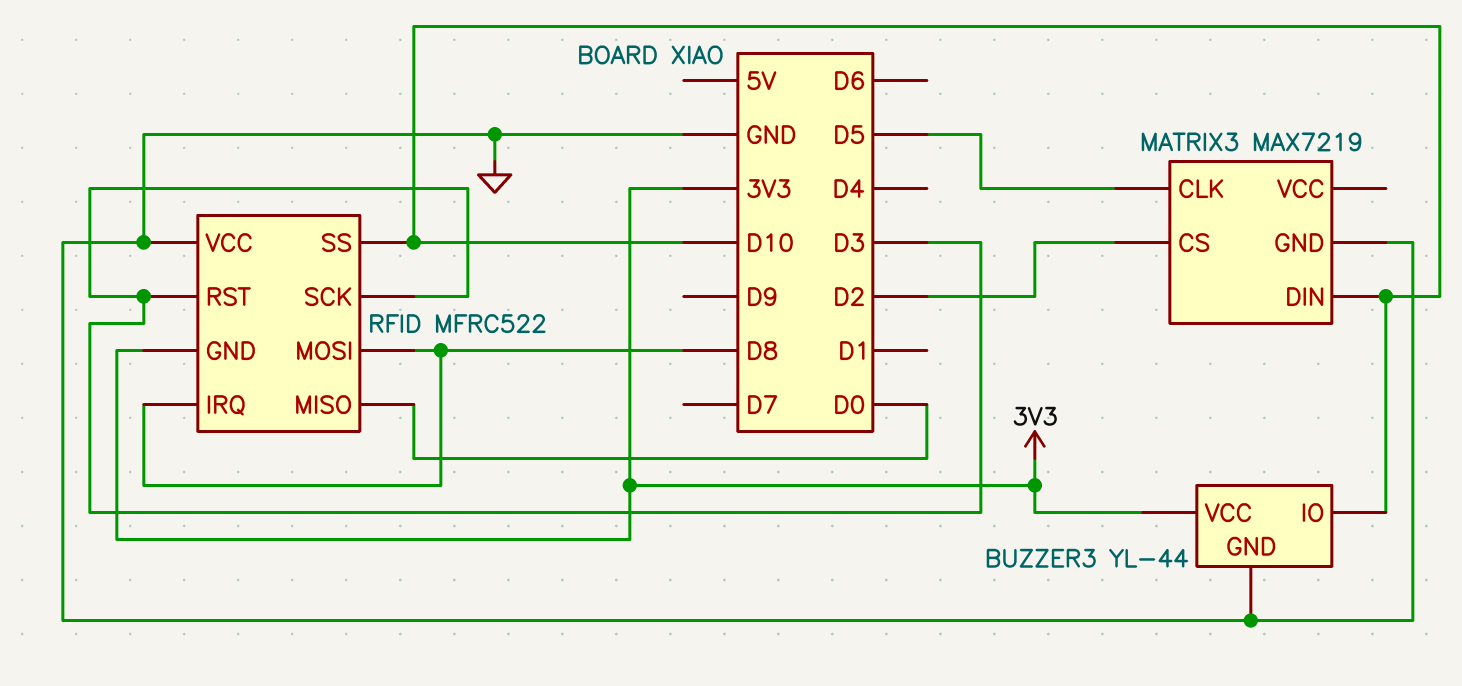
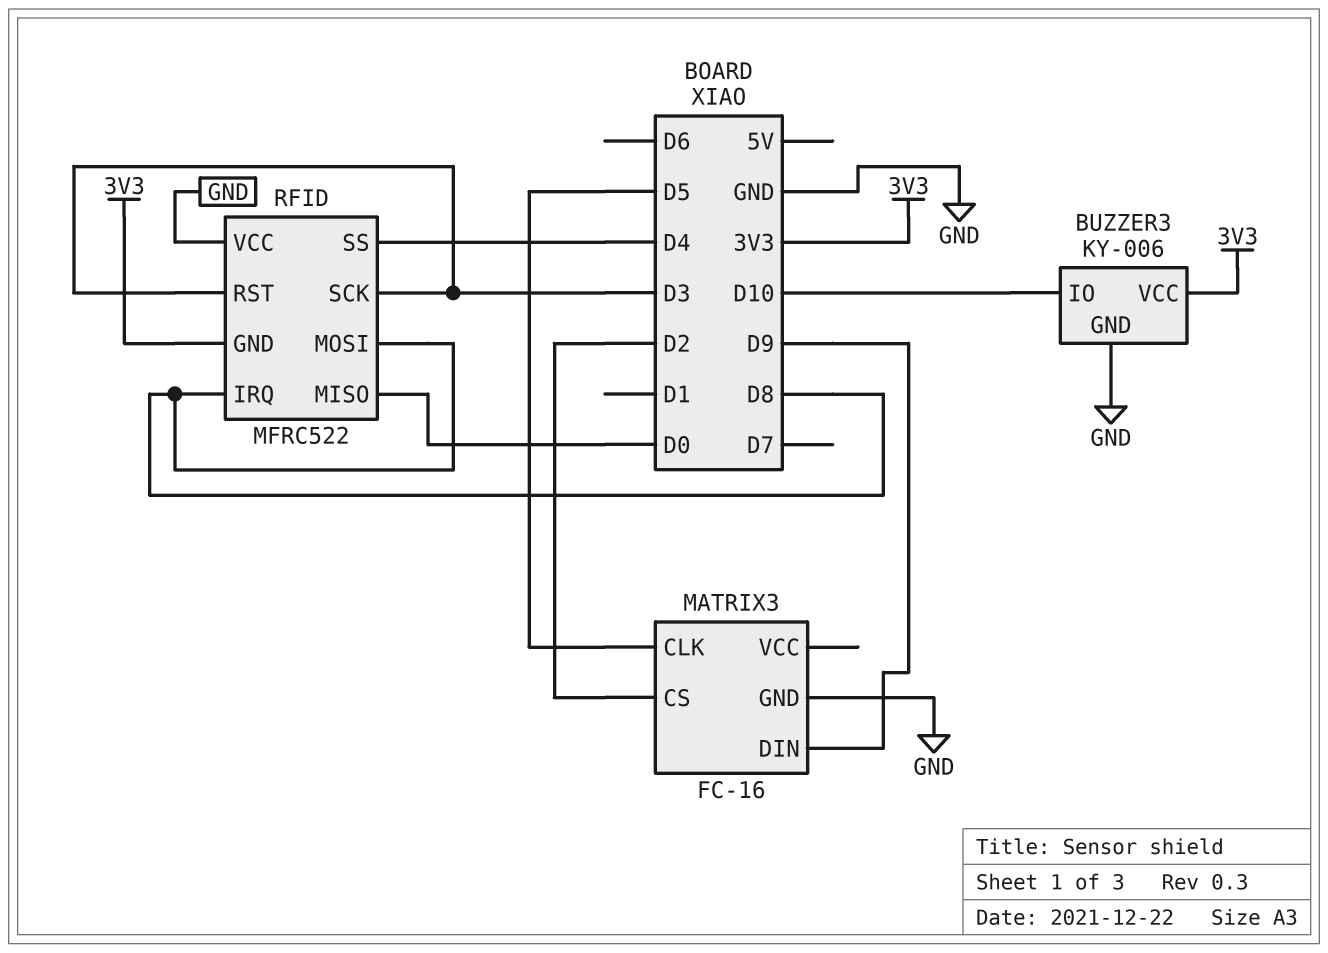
BUZZER3: YL-44 -> KY-006
MATRIX3: MAX7219 -> FC-16
MATRIX3 pin DIN: D10 -> D9
RFID pin SS: D10 -> D4

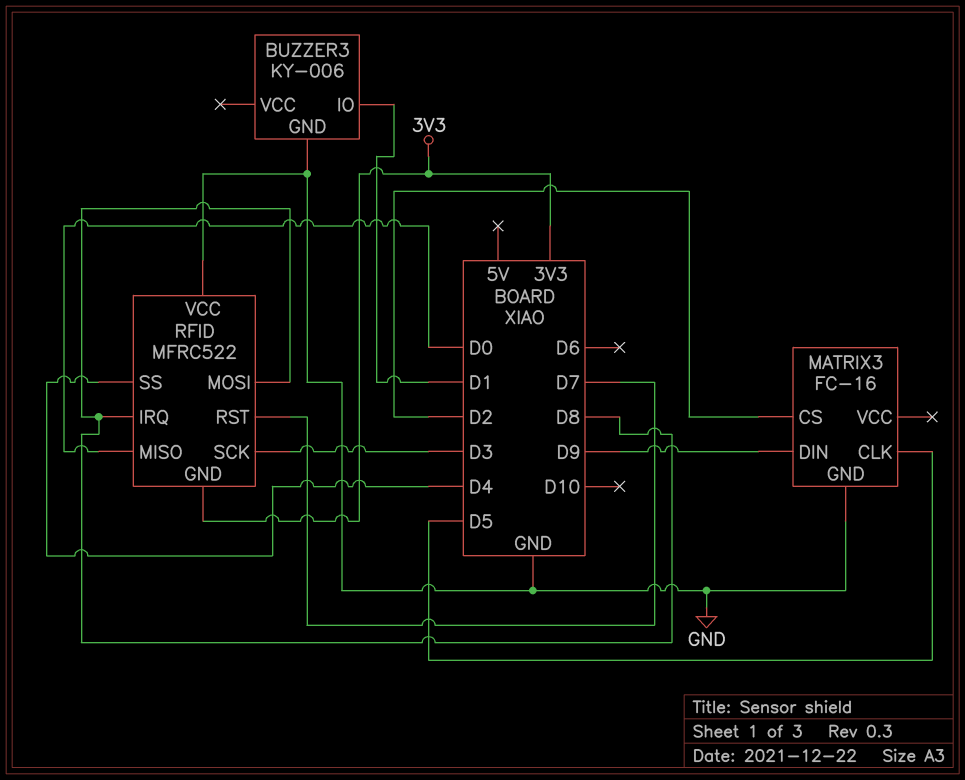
BUZZER3 pin IO: D10 -> D1
BUZZER3 pin VCC: 3V3 -> none
RFID pin RST: D3 -> D7

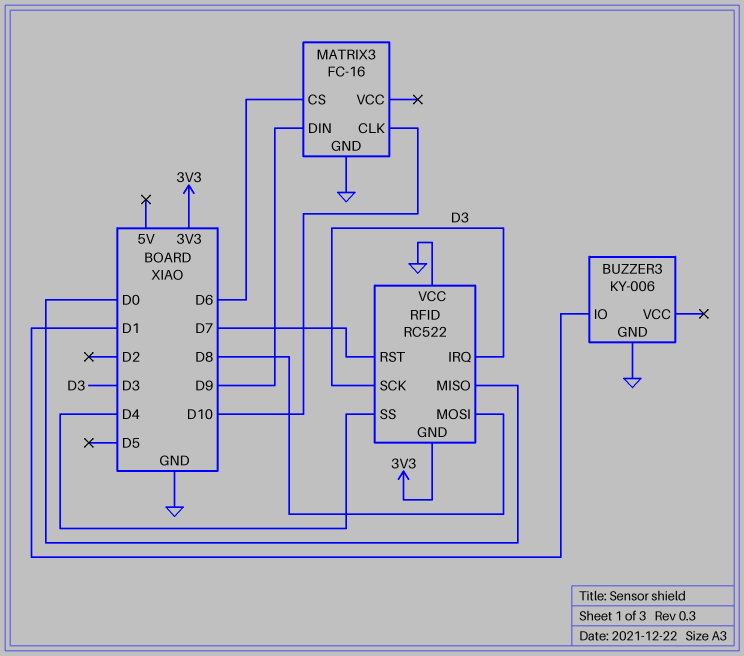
MATRIX3 pin CLK: D5 -> D10
MATRIX3 pin CS: D2 -> D6
RFID: MFRC522 -> RC522
RFID pin IRQ: D8 -> D3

== == ==

**WORK INSTRUCTIONS**:
The material above is to be transcribed exactly, with its images omitted.

**RESULT BELOW**:
BUZZER3: YL-44 -> KY-006
MATRIX3: MAX7219 -> FC-16
MATRIX3 pin DIN: D10 -> D9
RFID pin SS: D10 -> D4

BUZZER3 pin IO: D10 -> D1
BUZZER3 pin VCC: 3V3 -> none
RFID pin RST: D3 -> D7

MATRIX3 pin CLK: D5 -> D10
MATRIX3 pin CS: D2 -> D6
RFID: MFRC522 -> RC522
RFID pin IRQ: D8 -> D3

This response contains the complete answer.